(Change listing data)
····················

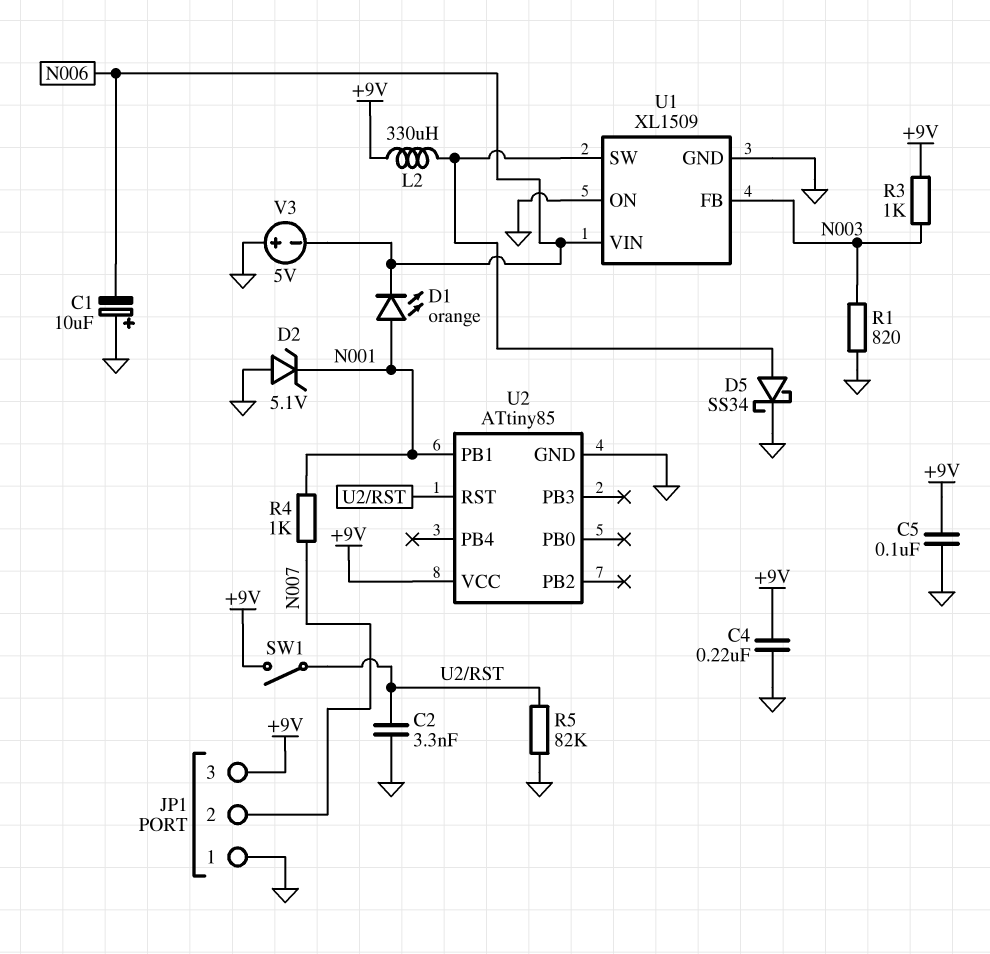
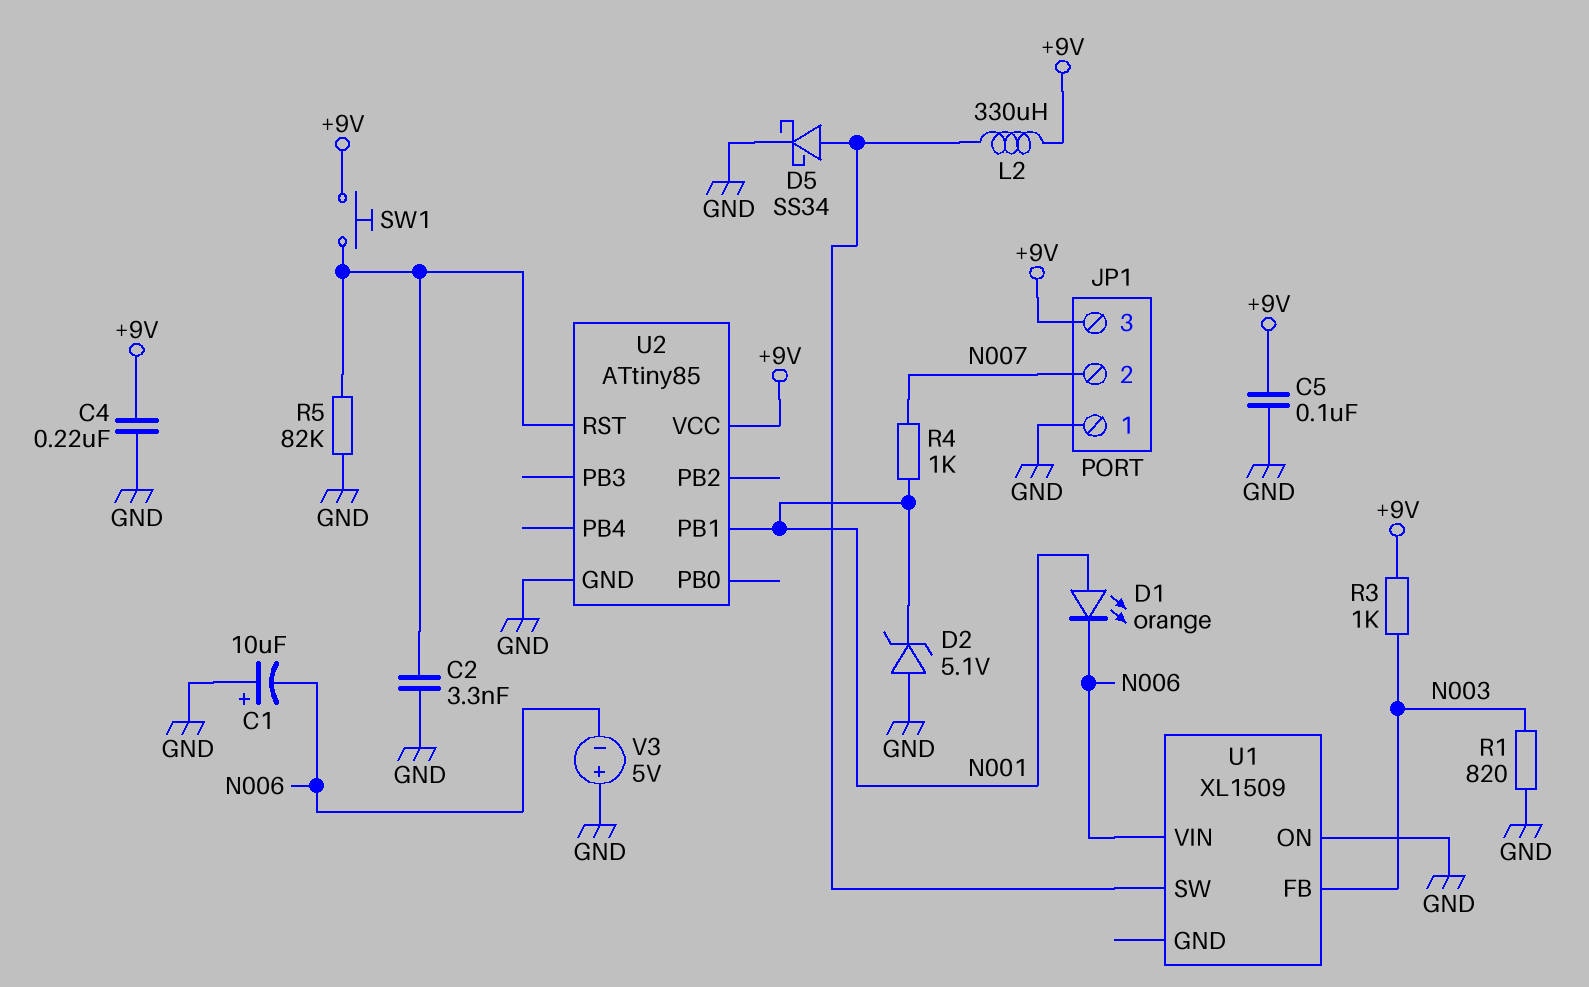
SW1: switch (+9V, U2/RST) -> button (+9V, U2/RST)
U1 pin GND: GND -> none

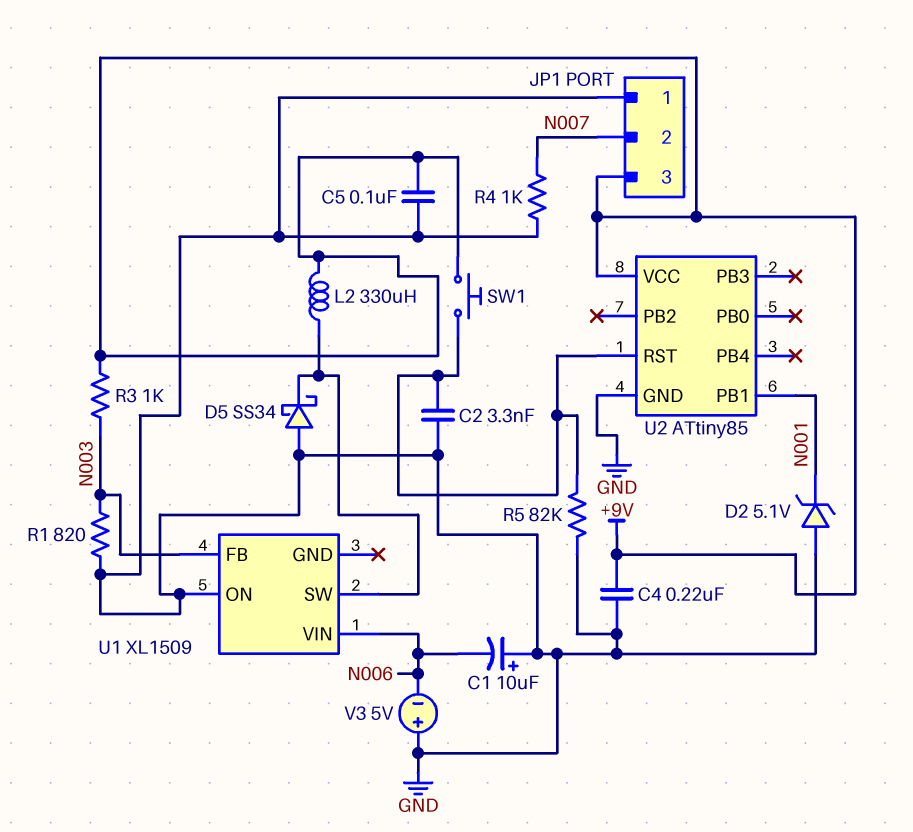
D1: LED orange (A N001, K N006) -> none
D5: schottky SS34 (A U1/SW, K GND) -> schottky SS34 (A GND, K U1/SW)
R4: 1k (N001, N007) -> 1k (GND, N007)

····················

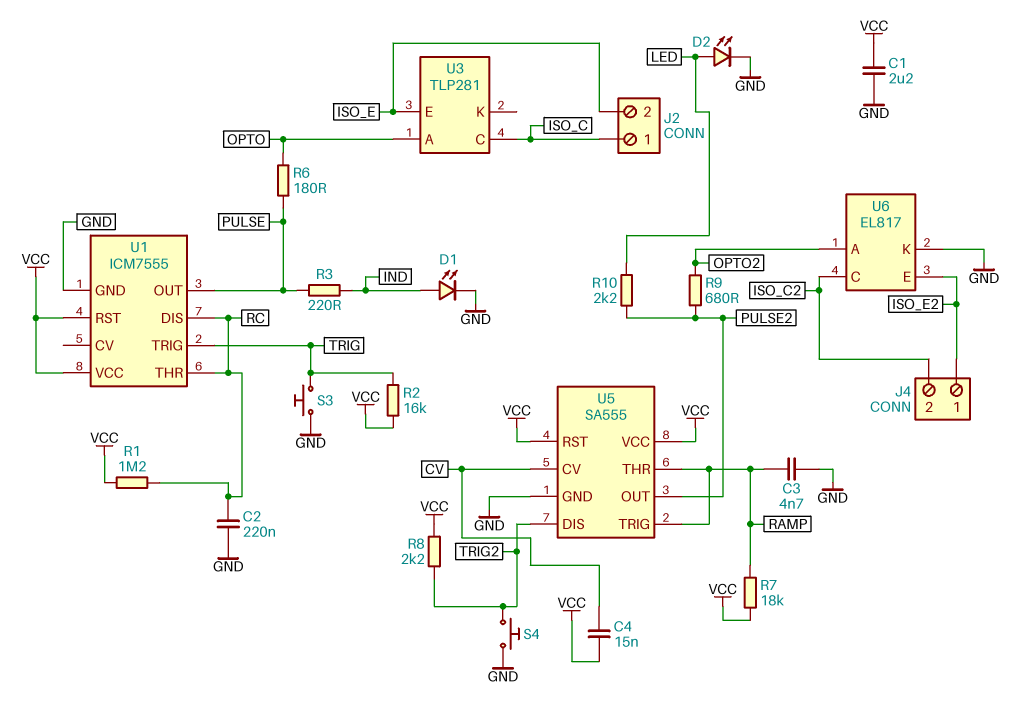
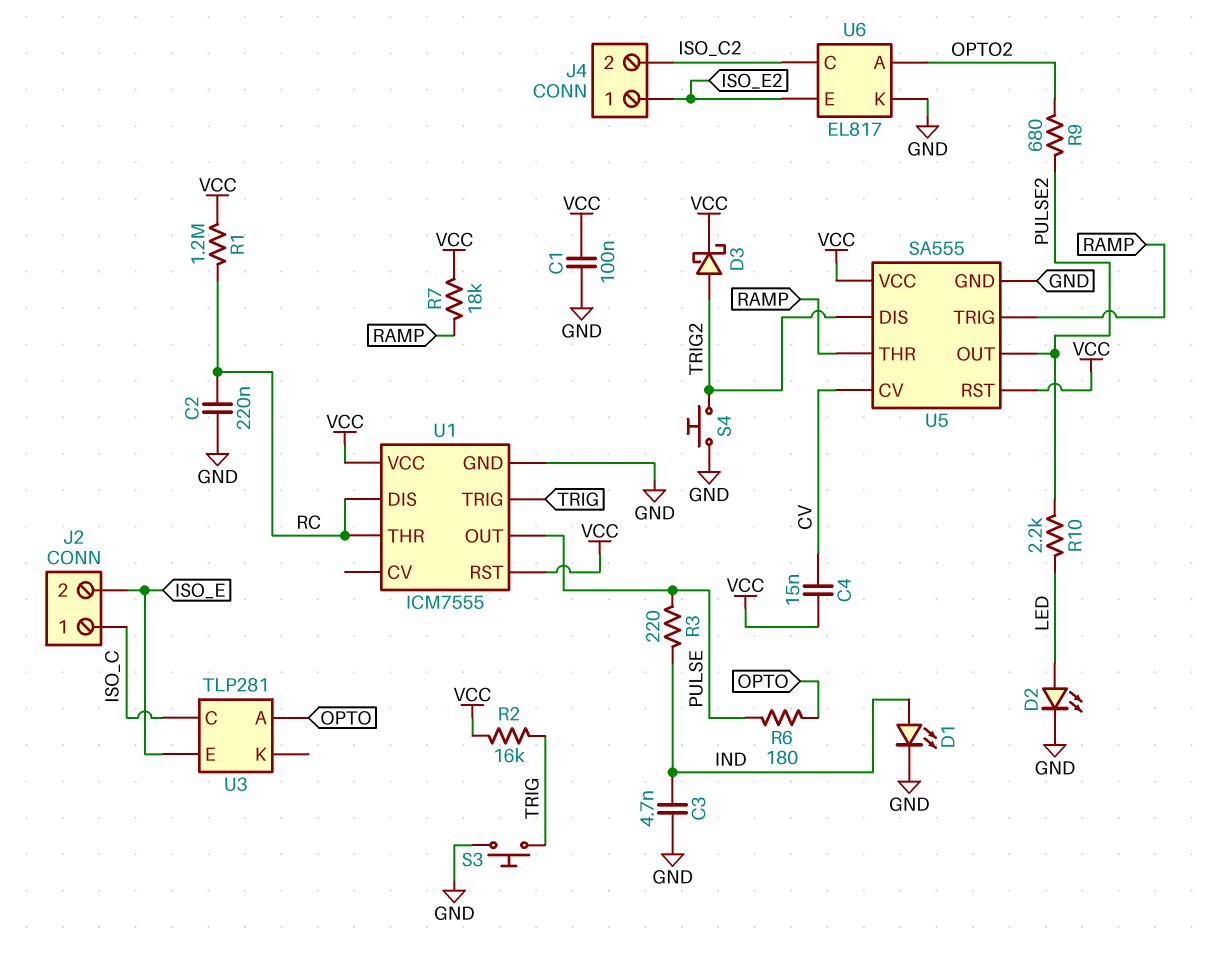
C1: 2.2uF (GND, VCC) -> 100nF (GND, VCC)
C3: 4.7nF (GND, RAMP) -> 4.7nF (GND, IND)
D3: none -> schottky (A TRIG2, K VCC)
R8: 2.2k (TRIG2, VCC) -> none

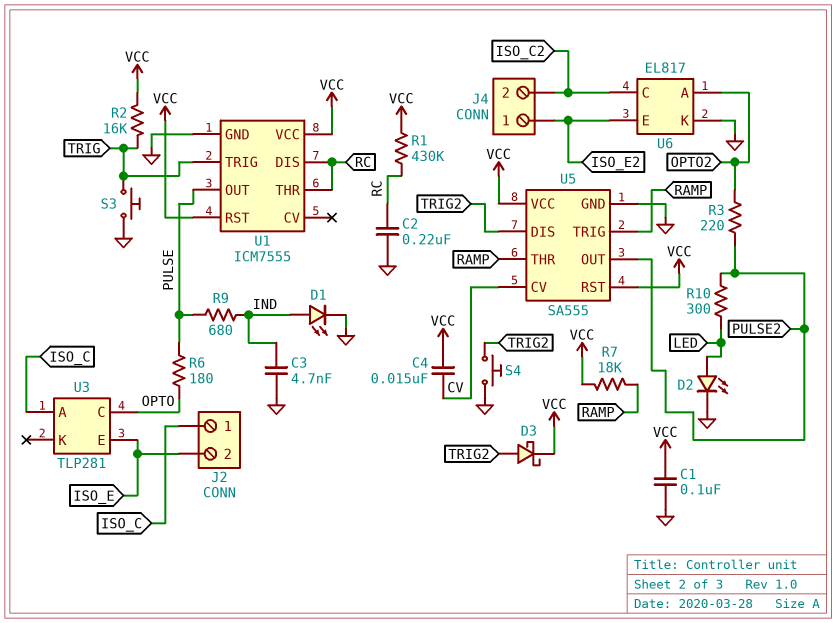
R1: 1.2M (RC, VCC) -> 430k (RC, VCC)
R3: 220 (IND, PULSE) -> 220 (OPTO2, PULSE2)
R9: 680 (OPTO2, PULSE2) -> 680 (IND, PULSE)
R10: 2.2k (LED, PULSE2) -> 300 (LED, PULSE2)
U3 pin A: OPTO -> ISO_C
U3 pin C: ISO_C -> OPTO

····················

What to work on –
Reproduce, word for word and in full, only the lines above that start at the line with "D5: schottky SS34" and run through the line with "R4: 1k (N001, N007) -> 1k (GND, N007)", both ends included.

Completed task –
D5: schottky SS34 (A U1/SW, K GND) -> schottky SS34 (A GND, K U1/SW)
R4: 1k (N001, N007) -> 1k (GND, N007)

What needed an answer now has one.